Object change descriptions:
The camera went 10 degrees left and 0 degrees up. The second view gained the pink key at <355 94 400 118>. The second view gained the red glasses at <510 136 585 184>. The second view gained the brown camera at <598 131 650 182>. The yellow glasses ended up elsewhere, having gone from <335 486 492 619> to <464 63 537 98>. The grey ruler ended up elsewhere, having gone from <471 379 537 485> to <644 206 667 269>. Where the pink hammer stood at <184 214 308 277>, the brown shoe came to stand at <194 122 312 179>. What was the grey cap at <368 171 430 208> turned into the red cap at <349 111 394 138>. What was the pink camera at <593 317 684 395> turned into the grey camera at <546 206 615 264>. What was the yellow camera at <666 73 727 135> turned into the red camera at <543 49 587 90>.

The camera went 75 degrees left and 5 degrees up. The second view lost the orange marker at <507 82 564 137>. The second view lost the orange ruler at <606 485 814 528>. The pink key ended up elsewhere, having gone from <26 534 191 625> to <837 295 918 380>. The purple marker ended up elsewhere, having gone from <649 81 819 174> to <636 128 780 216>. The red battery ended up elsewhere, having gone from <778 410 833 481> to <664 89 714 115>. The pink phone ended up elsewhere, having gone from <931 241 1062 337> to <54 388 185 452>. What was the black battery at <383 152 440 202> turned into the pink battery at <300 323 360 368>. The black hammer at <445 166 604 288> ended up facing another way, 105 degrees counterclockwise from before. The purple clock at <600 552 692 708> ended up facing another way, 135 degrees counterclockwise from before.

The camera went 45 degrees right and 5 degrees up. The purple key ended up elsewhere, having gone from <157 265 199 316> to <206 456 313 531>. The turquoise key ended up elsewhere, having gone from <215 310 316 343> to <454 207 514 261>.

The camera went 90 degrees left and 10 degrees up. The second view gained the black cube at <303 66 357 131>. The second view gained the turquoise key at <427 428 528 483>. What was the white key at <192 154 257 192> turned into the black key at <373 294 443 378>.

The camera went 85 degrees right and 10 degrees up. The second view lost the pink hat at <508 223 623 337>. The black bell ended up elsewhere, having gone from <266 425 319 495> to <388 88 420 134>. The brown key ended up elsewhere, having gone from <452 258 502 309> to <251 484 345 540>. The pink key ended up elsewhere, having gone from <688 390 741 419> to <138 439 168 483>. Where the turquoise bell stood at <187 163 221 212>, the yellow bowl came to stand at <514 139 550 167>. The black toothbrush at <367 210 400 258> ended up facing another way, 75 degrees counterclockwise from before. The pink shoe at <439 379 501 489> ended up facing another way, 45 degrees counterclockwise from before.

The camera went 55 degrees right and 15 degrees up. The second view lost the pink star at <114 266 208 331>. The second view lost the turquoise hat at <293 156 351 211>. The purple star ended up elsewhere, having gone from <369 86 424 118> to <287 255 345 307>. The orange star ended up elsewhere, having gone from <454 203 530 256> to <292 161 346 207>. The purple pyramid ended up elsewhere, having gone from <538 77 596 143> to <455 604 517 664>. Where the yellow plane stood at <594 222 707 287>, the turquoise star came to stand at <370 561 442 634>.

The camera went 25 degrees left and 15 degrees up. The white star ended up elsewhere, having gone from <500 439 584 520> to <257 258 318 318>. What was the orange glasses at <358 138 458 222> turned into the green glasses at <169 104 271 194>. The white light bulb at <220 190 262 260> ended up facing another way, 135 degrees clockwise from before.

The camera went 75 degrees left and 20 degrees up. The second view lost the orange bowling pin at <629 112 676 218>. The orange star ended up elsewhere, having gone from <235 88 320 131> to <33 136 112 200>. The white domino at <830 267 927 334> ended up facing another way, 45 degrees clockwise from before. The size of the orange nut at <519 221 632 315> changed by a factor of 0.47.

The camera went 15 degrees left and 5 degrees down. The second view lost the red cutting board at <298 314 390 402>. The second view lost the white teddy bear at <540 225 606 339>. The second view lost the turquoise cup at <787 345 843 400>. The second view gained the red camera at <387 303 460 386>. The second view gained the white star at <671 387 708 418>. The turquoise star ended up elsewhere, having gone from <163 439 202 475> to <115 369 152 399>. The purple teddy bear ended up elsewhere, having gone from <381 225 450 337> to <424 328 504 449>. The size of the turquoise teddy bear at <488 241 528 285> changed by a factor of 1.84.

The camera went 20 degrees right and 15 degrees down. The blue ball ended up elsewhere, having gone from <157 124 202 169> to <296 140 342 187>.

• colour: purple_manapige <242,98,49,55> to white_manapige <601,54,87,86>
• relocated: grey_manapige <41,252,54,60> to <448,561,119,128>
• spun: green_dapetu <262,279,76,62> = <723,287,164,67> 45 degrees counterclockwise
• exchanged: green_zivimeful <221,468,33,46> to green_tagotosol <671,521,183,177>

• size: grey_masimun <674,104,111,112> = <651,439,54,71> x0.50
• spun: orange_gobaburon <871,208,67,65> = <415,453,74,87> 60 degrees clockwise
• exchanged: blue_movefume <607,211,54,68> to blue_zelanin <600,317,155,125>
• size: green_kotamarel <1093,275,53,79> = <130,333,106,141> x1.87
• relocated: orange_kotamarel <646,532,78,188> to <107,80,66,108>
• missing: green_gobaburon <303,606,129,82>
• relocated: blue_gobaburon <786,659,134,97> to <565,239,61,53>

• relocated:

**ACTIVITY:** Produce exactly the lines from the one containing "to green_tagotosol <671,521,183,177>" through the final line of the records above, both included, and no others.

**TASK OUTPUT:**
• exchanged: green_zivimeful <221,468,33,46> to green_tagotosol <671,521,183,177>

• size: grey_masimun <674,104,111,112> = <651,439,54,71> x0.50
• spun: orange_gobaburon <871,208,67,65> = <415,453,74,87> 60 degrees clockwise
• exchanged: blue_movefume <607,211,54,68> to blue_zelanin <600,317,155,125>
• size: green_kotamarel <1093,275,53,79> = <130,333,106,141> x1.87
• relocated: orange_kotamarel <646,532,78,188> to <107,80,66,108>
• missing: green_gobaburon <303,606,129,82>
• relocated: blue_gobaburon <786,659,134,97> to <565,239,61,53>

• relocated:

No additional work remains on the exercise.